→ **Data to use**

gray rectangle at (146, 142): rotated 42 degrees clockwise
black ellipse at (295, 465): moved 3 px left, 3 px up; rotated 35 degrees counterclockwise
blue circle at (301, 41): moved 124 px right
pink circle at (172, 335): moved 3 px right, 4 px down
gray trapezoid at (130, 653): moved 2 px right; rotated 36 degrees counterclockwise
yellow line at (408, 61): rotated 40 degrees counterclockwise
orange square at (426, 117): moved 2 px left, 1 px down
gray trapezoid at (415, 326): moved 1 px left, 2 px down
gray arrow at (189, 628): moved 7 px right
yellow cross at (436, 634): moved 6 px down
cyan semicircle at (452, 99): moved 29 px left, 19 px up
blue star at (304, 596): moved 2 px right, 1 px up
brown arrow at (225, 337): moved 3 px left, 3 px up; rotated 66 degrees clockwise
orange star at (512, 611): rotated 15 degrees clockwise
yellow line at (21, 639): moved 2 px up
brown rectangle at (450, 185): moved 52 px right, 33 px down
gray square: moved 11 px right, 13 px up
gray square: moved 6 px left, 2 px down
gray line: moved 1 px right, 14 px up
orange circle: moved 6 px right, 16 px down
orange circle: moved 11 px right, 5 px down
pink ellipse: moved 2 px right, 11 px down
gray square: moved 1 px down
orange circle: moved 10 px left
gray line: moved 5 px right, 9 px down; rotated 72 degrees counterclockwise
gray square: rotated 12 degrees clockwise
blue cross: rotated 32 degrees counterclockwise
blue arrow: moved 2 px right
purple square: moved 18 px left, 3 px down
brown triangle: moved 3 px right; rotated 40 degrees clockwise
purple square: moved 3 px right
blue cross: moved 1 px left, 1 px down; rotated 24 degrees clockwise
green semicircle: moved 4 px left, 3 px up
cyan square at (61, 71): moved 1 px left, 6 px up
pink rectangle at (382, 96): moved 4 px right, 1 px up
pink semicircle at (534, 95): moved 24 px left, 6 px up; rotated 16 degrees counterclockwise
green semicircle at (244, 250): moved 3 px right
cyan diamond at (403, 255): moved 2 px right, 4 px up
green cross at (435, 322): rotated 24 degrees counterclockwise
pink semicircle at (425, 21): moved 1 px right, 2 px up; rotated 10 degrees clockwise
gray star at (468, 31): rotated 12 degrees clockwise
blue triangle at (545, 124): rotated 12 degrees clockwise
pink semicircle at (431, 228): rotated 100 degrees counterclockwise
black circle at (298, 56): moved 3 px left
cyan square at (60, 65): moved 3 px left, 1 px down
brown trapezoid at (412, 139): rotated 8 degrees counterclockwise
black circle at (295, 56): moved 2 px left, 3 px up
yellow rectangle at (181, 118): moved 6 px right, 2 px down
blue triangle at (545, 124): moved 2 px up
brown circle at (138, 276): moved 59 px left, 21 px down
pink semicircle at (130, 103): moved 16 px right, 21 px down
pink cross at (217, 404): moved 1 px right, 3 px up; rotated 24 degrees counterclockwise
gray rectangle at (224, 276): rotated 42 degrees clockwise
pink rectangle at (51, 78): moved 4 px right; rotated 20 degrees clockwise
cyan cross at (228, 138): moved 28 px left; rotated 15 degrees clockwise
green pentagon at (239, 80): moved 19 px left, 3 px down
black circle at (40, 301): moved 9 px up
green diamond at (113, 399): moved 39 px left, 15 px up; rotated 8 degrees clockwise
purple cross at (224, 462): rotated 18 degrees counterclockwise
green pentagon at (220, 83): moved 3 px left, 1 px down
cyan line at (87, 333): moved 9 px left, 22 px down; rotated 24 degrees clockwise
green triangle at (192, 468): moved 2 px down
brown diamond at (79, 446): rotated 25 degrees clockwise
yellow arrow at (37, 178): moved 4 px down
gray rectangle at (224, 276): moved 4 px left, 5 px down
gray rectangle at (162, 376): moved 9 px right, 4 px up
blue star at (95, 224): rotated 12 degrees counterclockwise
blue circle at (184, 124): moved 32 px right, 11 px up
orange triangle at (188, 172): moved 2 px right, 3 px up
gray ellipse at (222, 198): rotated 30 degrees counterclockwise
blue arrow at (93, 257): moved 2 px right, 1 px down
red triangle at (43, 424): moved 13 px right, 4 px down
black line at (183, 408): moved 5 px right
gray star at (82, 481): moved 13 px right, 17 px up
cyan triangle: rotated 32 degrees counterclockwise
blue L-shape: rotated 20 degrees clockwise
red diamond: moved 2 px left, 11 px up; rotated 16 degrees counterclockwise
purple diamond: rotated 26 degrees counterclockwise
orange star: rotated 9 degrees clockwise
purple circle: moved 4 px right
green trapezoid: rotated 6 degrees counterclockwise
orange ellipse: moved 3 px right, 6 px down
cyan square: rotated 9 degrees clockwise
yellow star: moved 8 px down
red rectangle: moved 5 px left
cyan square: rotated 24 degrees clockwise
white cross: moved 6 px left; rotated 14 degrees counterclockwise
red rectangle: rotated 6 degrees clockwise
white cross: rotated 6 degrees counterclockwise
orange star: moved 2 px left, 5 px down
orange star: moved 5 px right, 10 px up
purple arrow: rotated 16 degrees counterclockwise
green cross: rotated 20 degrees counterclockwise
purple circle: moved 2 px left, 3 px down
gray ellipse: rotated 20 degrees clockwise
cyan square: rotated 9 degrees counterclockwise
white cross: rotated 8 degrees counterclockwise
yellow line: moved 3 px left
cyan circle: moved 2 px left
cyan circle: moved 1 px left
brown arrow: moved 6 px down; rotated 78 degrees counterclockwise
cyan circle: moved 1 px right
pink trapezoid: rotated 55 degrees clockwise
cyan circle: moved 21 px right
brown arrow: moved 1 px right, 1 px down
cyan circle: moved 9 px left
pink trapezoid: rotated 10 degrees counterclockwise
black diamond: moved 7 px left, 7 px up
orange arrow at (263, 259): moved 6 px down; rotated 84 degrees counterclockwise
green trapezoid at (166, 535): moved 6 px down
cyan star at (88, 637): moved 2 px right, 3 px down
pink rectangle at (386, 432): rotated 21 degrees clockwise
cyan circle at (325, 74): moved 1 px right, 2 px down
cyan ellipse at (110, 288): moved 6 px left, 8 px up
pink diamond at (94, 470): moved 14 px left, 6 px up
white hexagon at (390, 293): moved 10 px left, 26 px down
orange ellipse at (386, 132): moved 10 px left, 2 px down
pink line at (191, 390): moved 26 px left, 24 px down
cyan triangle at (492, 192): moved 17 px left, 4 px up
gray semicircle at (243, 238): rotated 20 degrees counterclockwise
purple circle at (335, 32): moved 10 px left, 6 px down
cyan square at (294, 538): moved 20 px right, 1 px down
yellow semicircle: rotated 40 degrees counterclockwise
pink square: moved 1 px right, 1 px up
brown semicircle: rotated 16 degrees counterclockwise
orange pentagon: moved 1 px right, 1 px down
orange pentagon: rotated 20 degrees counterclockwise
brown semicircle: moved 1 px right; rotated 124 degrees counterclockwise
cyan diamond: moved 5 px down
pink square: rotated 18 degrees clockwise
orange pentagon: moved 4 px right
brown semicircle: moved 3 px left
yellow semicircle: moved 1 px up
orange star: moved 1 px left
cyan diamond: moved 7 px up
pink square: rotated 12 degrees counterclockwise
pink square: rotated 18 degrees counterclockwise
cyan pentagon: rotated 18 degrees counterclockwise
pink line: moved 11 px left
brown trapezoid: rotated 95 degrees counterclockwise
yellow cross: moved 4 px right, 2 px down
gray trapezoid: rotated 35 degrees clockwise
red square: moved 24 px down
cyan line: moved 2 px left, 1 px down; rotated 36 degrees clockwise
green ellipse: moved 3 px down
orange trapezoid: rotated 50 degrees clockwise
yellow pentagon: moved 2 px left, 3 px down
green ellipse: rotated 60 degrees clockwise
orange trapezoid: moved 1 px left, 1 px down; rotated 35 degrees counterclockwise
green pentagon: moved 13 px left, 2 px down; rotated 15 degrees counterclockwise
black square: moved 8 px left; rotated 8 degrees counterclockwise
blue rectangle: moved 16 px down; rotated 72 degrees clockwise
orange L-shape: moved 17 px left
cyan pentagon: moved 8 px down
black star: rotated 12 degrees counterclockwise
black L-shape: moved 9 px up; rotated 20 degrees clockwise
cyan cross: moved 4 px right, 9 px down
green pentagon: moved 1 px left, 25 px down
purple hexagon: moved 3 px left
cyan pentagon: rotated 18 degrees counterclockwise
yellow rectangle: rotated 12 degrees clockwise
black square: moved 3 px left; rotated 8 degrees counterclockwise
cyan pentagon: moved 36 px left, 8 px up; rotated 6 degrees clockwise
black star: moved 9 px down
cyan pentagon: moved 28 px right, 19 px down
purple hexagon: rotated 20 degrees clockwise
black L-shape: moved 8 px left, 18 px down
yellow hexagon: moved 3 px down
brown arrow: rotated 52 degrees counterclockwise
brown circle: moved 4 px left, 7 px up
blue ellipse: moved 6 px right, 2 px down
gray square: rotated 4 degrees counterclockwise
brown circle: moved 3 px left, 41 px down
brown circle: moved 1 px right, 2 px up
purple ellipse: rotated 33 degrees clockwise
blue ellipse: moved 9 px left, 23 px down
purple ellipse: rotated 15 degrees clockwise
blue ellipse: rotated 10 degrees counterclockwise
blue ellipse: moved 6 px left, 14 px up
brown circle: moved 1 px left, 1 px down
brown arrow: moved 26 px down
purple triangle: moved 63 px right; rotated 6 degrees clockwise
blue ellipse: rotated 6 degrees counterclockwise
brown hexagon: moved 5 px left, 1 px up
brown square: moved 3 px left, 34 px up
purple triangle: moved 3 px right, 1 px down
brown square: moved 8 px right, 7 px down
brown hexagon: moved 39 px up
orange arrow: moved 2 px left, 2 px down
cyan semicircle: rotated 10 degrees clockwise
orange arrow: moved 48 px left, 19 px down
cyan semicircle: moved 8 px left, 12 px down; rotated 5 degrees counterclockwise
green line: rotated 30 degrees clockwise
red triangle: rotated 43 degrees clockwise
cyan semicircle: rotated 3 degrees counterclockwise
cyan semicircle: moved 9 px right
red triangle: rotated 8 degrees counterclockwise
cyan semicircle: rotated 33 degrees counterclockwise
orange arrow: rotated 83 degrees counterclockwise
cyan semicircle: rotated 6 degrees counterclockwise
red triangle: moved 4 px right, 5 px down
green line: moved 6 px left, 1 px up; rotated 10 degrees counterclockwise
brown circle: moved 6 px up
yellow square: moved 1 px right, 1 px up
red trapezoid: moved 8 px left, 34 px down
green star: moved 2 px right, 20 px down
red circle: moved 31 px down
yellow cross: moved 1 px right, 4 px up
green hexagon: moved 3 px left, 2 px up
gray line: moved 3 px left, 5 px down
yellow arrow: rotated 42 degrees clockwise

→ **Your objective**
Substitute "hexagon" for every "trapezoid" in the stretch of records from the start through the line containing "purple square: moved 3 px right", and write out that stretch with nothing else altered.

→ **Solution below**
gray rectangle at (146, 142): rotated 42 degrees clockwise
black ellipse at (295, 465): moved 3 px left, 3 px up; rotated 35 degrees counterclockwise
blue circle at (301, 41): moved 124 px right
pink circle at (172, 335): moved 3 px right, 4 px down
gray hexagon at (130, 653): moved 2 px right; rotated 36 degrees counterclockwise
yellow line at (408, 61): rotated 40 degrees counterclockwise
orange square at (426, 117): moved 2 px left, 1 px down
gray hexagon at (415, 326): moved 1 px left, 2 px down
gray arrow at (189, 628): moved 7 px right
yellow cross at (436, 634): moved 6 px down
cyan semicircle at (452, 99): moved 29 px left, 19 px up
blue star at (304, 596): moved 2 px right, 1 px up
brown arrow at (225, 337): moved 3 px left, 3 px up; rotated 66 degrees clockwise
orange star at (512, 611): rotated 15 degrees clockwise
yellow line at (21, 639): moved 2 px up
brown rectangle at (450, 185): moved 52 px right, 33 px down
gray square: moved 11 px right, 13 px up
gray square: moved 6 px left, 2 px down
gray line: moved 1 px right, 14 px up
orange circle: moved 6 px right, 16 px down
orange circle: moved 11 px right, 5 px down
pink ellipse: moved 2 px right, 11 px down
gray square: moved 1 px down
orange circle: moved 10 px left
gray line: moved 5 px right, 9 px down; rotated 72 degrees counterclockwise
gray square: rotated 12 degrees clockwise
blue cross: rotated 32 degrees counterclockwise
blue arrow: moved 2 px right
purple square: moved 18 px left, 3 px down
brown triangle: moved 3 px right; rotated 40 degrees clockwise
purple square: moved 3 px right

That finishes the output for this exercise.